WHAT IS REQUIRED:
Please repeat the listing below exactly, but do not include its pictures.

COLLECTED DATA:
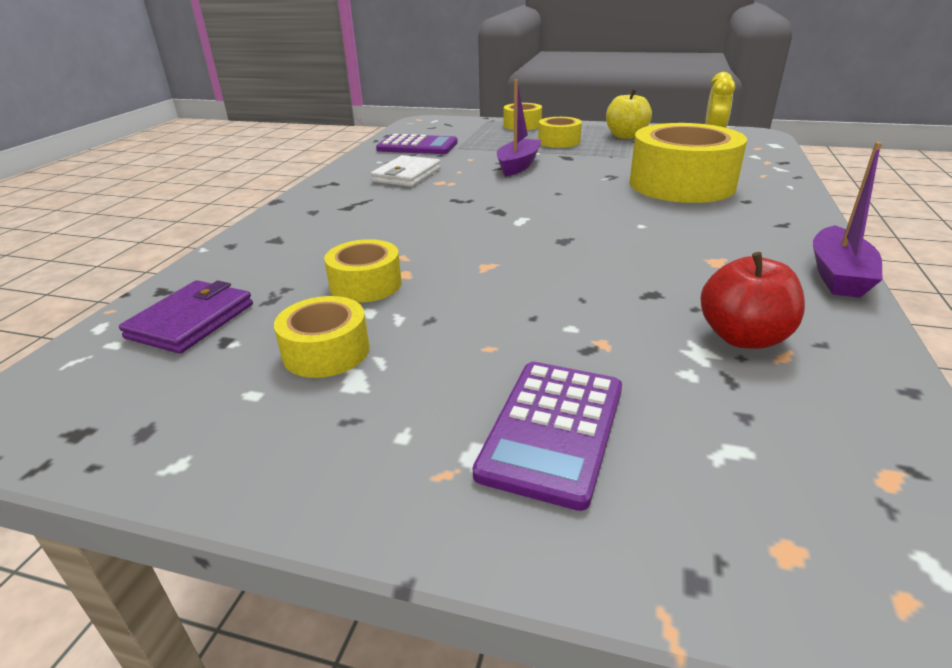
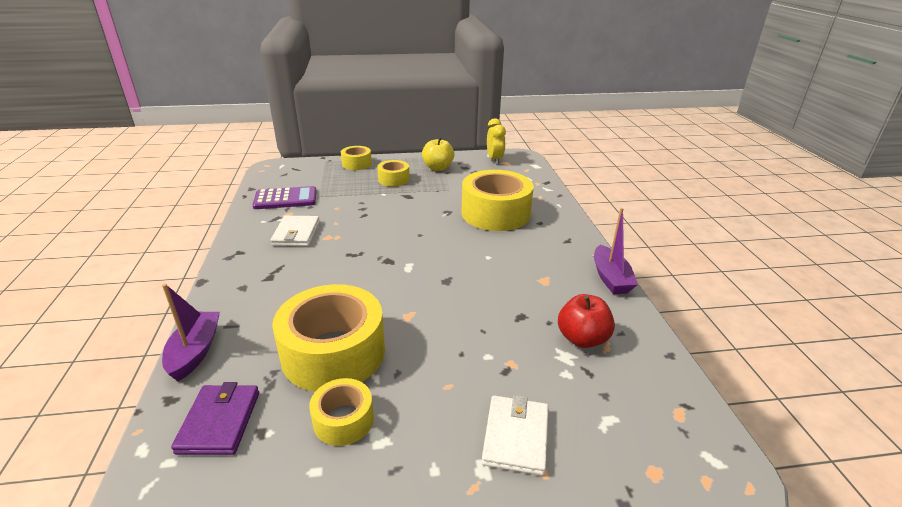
camera: 25 degrees left, 0 degrees up
(366, 284) = (333, 353): yellow tape -> yellow tape, size x1.97
(518, 165) = (377, 210): purple boat -> purple boat (195, 352)
(553, 430) = (516, 437): purple calculator -> white wallet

PROBLEM SOLUTION:
camera: 25 degrees left, 0 degrees up
(366, 284) = (333, 353): yellow tape -> yellow tape, size x1.97
(518, 165) = (377, 210): purple boat -> purple boat (195, 352)
(553, 430) = (516, 437): purple calculator -> white wallet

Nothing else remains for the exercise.